(Recorded data)
====================
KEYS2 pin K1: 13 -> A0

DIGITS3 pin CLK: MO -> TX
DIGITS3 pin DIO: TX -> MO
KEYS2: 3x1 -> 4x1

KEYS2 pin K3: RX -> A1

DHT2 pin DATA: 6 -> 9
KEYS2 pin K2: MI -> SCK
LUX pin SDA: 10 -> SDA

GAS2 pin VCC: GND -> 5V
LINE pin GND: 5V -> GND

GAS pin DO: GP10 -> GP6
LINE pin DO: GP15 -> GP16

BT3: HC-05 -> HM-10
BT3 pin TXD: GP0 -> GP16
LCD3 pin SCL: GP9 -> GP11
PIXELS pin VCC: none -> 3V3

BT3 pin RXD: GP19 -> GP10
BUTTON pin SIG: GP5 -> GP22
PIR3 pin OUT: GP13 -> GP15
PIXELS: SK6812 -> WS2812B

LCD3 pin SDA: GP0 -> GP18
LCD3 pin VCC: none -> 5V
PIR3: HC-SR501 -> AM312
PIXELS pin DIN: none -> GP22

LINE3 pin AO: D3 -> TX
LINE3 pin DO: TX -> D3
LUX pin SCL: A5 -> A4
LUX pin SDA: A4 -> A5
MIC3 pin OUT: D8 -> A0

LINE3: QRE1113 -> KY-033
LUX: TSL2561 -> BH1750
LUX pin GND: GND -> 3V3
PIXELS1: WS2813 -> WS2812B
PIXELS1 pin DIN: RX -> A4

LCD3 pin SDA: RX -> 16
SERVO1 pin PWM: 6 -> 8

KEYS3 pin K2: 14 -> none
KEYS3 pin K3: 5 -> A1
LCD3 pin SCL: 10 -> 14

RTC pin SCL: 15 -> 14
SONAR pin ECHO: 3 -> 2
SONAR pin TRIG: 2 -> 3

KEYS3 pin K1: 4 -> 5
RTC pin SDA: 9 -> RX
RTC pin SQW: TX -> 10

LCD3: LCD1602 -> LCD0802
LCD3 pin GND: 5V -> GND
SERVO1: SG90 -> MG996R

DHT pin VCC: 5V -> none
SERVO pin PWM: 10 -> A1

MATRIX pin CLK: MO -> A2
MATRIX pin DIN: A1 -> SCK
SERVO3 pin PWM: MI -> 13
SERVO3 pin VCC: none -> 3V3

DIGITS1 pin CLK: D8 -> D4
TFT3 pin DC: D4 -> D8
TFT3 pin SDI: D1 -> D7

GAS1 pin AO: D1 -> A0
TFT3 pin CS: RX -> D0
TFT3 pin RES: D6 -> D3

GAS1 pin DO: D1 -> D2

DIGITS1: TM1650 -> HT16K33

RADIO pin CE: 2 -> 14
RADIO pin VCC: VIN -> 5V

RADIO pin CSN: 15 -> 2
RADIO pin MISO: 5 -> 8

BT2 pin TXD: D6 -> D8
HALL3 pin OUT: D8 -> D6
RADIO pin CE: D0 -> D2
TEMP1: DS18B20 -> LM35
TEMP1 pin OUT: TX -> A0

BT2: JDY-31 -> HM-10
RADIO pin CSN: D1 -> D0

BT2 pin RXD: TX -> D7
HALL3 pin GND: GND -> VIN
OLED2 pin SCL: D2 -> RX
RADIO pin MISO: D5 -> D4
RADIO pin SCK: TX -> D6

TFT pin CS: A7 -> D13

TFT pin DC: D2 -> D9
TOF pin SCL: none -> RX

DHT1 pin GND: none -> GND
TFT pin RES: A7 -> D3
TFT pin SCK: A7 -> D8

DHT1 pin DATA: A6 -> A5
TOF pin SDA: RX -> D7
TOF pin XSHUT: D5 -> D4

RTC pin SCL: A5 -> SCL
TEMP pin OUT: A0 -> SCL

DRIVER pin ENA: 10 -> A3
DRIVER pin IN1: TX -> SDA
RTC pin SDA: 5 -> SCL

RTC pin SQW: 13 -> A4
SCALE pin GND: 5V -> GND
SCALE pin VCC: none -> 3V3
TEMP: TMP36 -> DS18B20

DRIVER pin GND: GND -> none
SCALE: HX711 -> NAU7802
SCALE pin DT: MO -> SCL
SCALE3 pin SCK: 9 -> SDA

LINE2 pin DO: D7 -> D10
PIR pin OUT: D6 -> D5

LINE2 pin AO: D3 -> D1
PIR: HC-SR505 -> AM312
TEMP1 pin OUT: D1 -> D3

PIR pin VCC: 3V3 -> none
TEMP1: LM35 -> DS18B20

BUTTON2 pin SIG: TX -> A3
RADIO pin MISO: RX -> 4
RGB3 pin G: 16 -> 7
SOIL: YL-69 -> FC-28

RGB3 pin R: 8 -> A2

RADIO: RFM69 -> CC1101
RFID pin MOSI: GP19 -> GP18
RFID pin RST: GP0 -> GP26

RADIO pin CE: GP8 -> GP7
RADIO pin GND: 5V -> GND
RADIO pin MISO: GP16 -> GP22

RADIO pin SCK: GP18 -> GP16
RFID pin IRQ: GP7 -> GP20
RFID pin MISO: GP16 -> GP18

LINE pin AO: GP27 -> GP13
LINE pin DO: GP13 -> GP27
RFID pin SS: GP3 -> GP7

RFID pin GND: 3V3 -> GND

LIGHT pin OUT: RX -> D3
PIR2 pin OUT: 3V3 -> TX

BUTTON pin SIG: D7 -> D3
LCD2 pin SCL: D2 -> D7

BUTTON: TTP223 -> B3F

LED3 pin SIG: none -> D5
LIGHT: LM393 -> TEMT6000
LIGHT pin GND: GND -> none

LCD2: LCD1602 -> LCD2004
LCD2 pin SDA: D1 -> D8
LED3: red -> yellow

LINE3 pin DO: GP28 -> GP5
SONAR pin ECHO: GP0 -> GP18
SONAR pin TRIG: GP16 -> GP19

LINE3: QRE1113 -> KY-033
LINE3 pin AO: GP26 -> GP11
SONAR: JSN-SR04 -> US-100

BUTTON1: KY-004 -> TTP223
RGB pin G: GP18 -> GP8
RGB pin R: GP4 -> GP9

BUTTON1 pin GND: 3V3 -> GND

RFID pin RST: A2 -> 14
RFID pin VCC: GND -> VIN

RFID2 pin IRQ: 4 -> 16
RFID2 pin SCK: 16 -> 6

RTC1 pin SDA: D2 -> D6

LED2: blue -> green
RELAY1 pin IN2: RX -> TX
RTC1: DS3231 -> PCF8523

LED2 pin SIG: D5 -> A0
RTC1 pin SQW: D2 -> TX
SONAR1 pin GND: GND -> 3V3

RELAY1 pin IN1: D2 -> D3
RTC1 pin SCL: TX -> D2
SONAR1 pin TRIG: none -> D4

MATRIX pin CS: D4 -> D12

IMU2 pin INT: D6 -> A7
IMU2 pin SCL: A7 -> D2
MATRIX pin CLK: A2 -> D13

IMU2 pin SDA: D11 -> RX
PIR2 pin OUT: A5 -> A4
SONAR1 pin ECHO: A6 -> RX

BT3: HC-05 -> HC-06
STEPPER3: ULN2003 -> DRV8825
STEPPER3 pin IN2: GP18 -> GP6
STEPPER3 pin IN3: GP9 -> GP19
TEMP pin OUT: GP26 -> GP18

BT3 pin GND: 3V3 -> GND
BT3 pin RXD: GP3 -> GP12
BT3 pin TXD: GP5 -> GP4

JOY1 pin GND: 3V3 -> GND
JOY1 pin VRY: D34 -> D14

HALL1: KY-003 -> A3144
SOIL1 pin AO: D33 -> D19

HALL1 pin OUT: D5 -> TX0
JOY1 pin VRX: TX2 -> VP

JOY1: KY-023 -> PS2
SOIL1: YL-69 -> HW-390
====================
Working from the data above, extract solely the lines from the one containing "KEYS2 pin K2: MI -> SCK" through the one containing "PIXELS1 pin DIN: RX -> A4", exactly as they appear, both included.

KEYS2 pin K2: MI -> SCK
LUX pin SDA: 10 -> SDA

GAS2 pin VCC: GND -> 5V
LINE pin GND: 5V -> GND

GAS pin DO: GP10 -> GP6
LINE pin DO: GP15 -> GP16

BT3: HC-05 -> HM-10
BT3 pin TXD: GP0 -> GP16
LCD3 pin SCL: GP9 -> GP11
PIXELS pin VCC: none -> 3V3

BT3 pin RXD: GP19 -> GP10
BUTTON pin SIG: GP5 -> GP22
PIR3 pin OUT: GP13 -> GP15
PIXELS: SK6812 -> WS2812B

LCD3 pin SDA: GP0 -> GP18
LCD3 pin VCC: none -> 5V
PIR3: HC-SR501 -> AM312
PIXELS pin DIN: none -> GP22

LINE3 pin AO: D3 -> TX
LINE3 pin DO: TX -> D3
LUX pin SCL: A5 -> A4
LUX pin SDA: A4 -> A5
MIC3 pin OUT: D8 -> A0

LINE3: QRE1113 -> KY-033
LUX: TSL2561 -> BH1750
LUX pin GND: GND -> 3V3
PIXELS1: WS2813 -> WS2812B
PIXELS1 pin DIN: RX -> A4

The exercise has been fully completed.